> _EXERCISE INSTRUCTIONS_
Lines from the one containing "S2: switch (SPK, SRC) -> none" through the last line of the data are to be returned exactly, both ends included, minus any pictures.

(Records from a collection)
'''
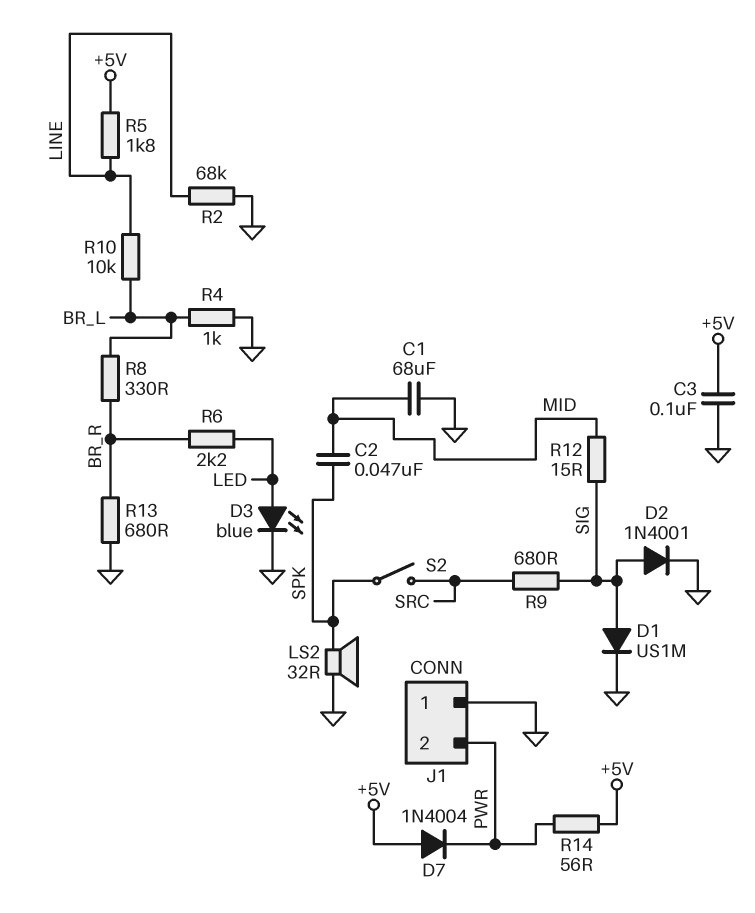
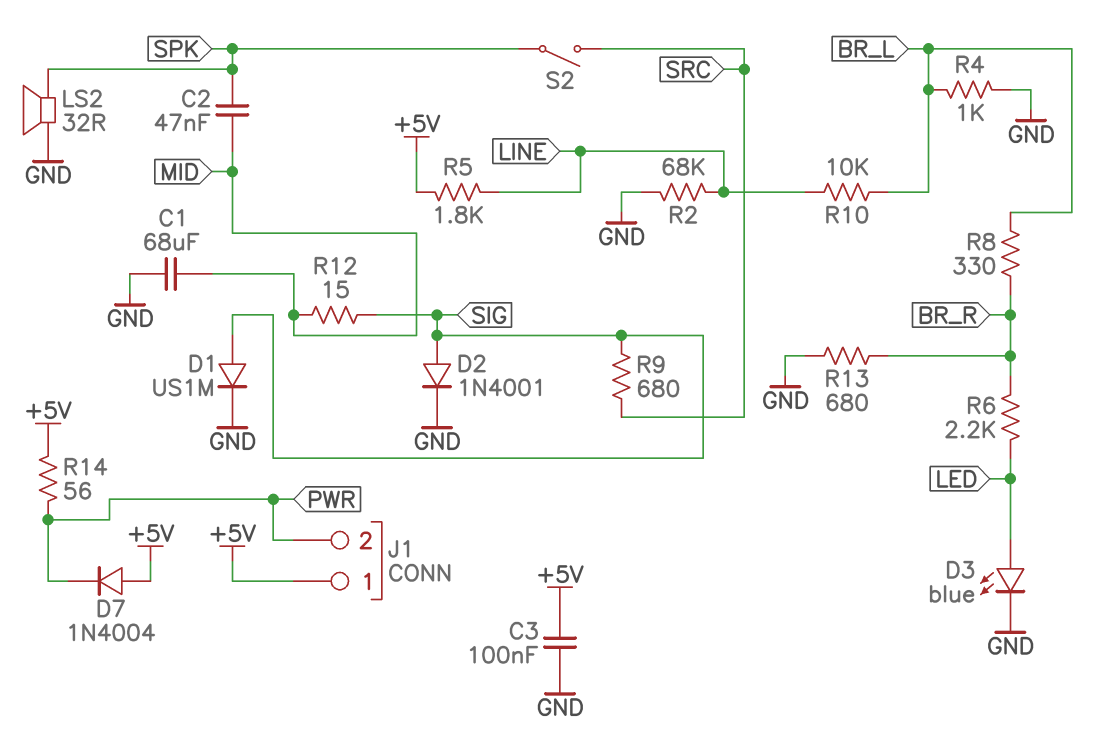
J1 pin 1: GND -> +5V

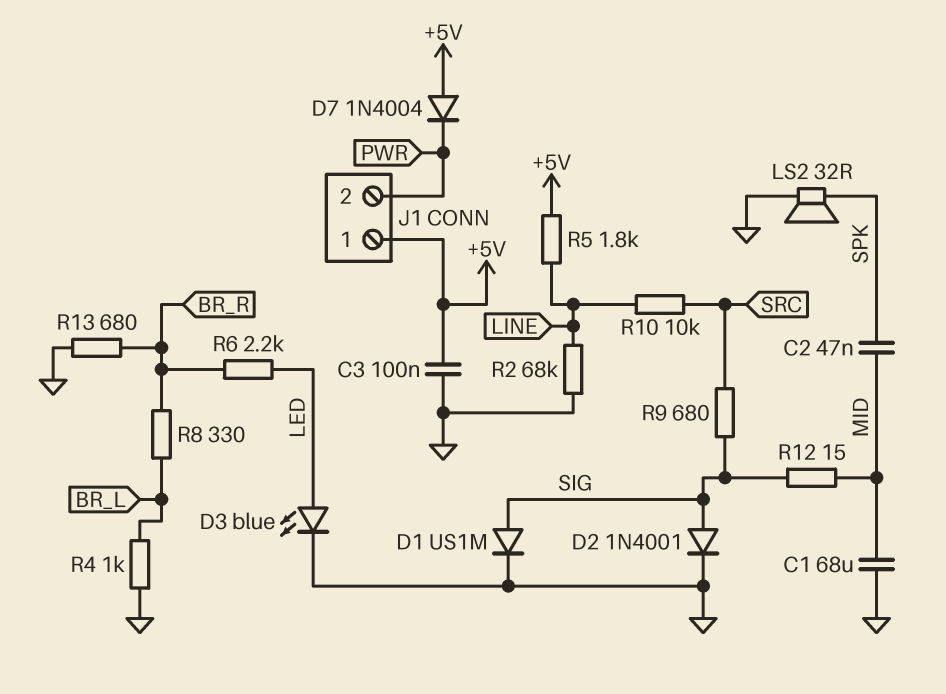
R10: 10k (BR_L, LINE) -> 10k (LINE, SRC)
R14: 56 (+5V, PWR) -> none
S2: switch (SPK, SRC) -> none

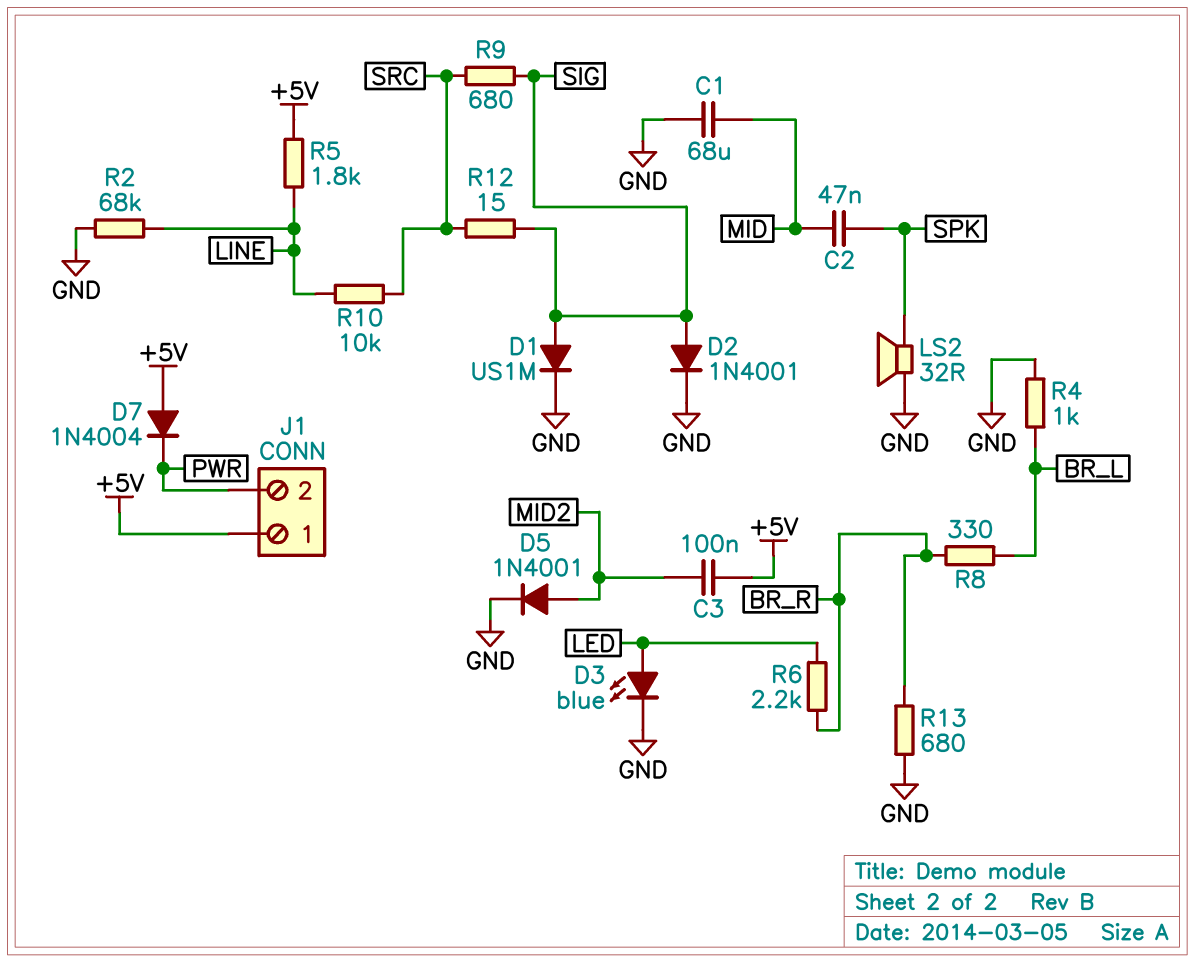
C3: 100nF (+5V, GND) -> 100nF (+5V, MID2)
D5: none -> diode 1N4001 (A MID2, K GND)
R12: 15 (MID, SIG) -> 15 (SIG, SRC)

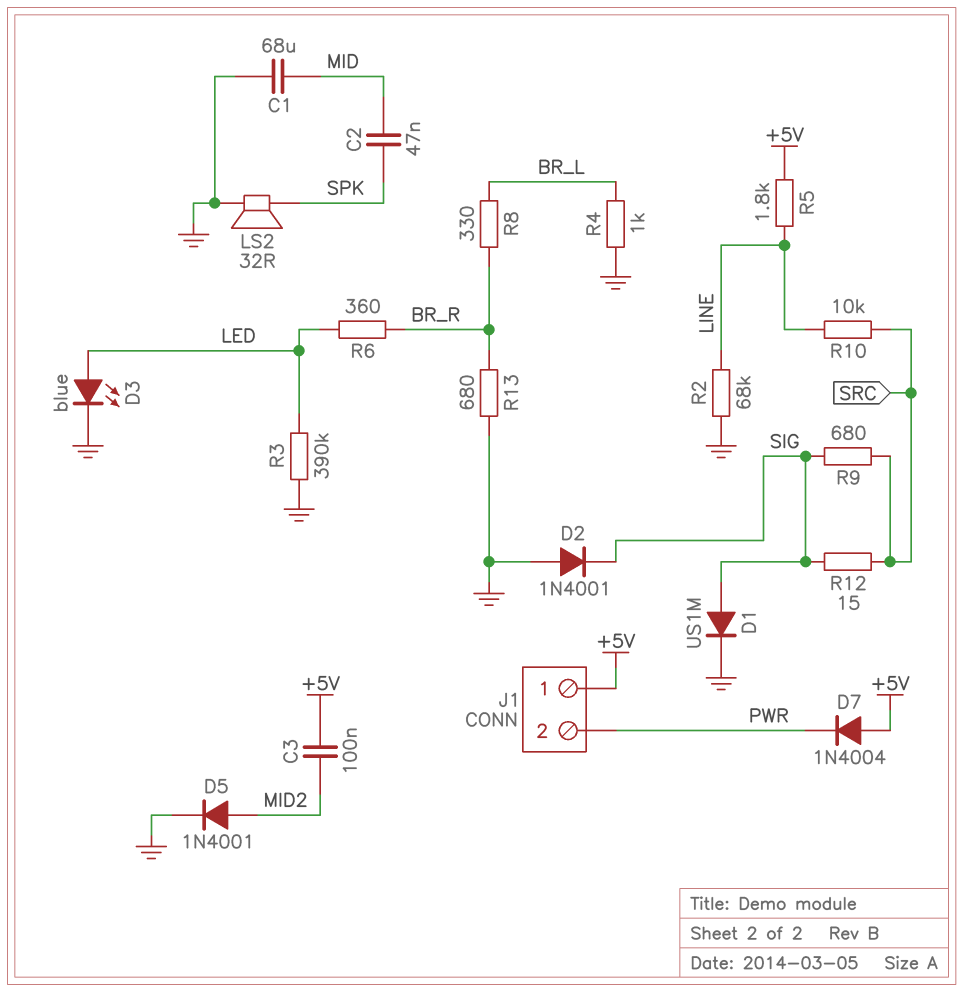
D2: diode 1N4001 (A SIG, K GND) -> diode 1N4001 (A GND, K SIG)
R3: none -> 390k (GND, LED)
R6: 2.2k (BR_R, LED) -> 360 (BR_R, LED)

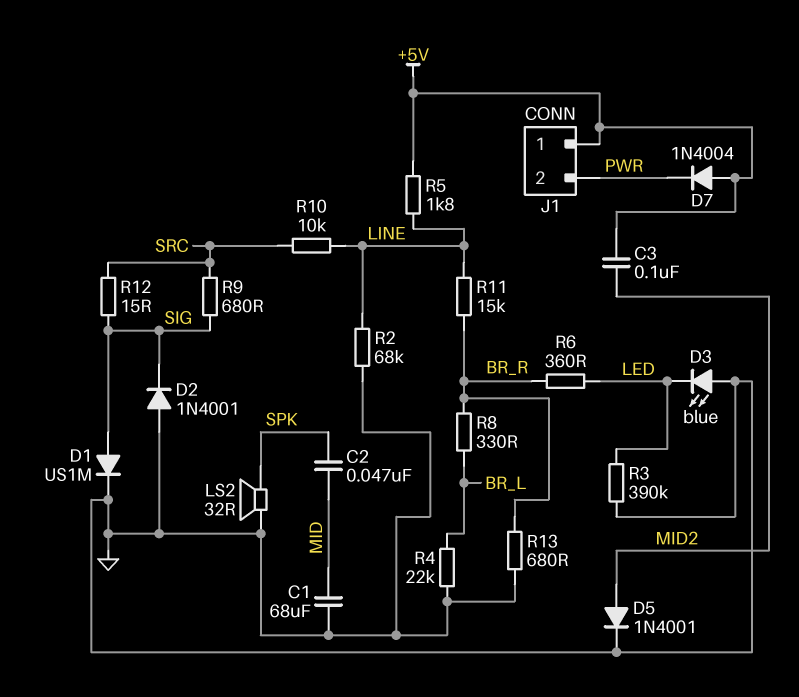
D3: LED blue (A LED, K GND) -> LED blue (A GND, K LED)
R4: 1k (BR_L, GND) -> 22k (BR_L, GND)
R11: none -> 15k (BR_R, LINE)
'''
> _TASK RESPONSE_
S2: switch (SPK, SRC) -> none

C3: 100nF (+5V, GND) -> 100nF (+5V, MID2)
D5: none -> diode 1N4001 (A MID2, K GND)
R12: 15 (MID, SIG) -> 15 (SIG, SRC)

D2: diode 1N4001 (A SIG, K GND) -> diode 1N4001 (A GND, K SIG)
R3: none -> 390k (GND, LED)
R6: 2.2k (BR_R, LED) -> 360 (BR_R, LED)

D3: LED blue (A LED, K GND) -> LED blue (A GND, K LED)
R4: 1k (BR_L, GND) -> 22k (BR_L, GND)
R11: none -> 15k (BR_R, LINE)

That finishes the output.